***** EXCERPTED DATA *****

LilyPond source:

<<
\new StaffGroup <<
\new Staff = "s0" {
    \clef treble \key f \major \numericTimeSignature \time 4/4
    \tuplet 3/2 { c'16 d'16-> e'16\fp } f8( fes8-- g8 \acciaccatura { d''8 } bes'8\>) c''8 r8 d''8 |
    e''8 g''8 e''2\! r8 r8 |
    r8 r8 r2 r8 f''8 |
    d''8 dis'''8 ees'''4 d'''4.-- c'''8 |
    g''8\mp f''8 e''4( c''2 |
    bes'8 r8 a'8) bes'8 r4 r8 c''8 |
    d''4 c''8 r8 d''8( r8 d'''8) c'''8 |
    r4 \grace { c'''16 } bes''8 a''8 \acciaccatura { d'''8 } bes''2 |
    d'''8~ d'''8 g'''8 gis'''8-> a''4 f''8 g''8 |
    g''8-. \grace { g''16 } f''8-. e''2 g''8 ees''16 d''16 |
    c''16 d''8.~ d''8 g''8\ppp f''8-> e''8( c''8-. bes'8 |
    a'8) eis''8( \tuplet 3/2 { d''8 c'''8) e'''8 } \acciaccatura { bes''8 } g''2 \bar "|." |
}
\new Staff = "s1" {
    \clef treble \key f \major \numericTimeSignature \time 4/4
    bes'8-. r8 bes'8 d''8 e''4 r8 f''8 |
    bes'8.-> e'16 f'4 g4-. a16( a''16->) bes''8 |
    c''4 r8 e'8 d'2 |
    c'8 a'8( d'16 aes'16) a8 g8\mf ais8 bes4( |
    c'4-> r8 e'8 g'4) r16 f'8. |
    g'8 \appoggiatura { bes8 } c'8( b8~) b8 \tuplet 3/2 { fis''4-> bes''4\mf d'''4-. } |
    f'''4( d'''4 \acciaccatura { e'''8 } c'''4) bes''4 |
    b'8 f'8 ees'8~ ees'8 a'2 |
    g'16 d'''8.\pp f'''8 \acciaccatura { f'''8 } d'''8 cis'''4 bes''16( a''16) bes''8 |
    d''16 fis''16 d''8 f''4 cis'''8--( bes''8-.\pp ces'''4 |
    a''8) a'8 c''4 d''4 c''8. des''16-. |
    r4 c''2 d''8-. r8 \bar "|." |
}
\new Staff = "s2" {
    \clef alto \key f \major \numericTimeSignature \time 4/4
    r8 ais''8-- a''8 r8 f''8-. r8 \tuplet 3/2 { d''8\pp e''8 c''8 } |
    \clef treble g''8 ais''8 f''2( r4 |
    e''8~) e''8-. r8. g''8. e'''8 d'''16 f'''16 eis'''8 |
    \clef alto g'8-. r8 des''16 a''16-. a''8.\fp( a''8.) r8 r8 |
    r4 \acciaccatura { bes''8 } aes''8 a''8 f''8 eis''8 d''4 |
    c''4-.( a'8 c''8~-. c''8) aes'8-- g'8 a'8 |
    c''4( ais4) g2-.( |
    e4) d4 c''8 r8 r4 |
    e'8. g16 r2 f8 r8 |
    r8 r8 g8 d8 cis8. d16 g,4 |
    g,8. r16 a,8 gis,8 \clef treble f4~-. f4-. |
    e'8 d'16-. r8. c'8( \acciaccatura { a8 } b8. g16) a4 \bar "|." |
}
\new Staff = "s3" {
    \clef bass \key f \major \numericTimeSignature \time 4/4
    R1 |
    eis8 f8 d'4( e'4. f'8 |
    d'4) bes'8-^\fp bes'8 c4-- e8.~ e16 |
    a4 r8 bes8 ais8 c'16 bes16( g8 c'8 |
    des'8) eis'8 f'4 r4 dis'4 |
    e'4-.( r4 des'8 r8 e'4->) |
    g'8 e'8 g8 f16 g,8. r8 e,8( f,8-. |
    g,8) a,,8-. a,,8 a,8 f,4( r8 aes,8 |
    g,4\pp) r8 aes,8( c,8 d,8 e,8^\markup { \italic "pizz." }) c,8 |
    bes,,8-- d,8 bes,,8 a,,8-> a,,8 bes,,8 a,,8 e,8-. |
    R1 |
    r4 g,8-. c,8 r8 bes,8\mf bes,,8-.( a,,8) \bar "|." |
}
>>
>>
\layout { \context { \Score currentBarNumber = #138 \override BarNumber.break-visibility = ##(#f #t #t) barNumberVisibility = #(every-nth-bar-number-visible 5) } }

*****

• _WRITTEN REQUEST_: Please pull out each line of the data above that contains the string "time".

• _RESULT OF THIS TASK_:
    \clef treble \key f \major \numericTimeSignature \time 4/4
    \clef treble \key f \major \numericTimeSignature \time 4/4
    \clef alto \key f \major \numericTimeSignature \time 4/4
    \clef bass \key f \major \numericTimeSignature \time 4/4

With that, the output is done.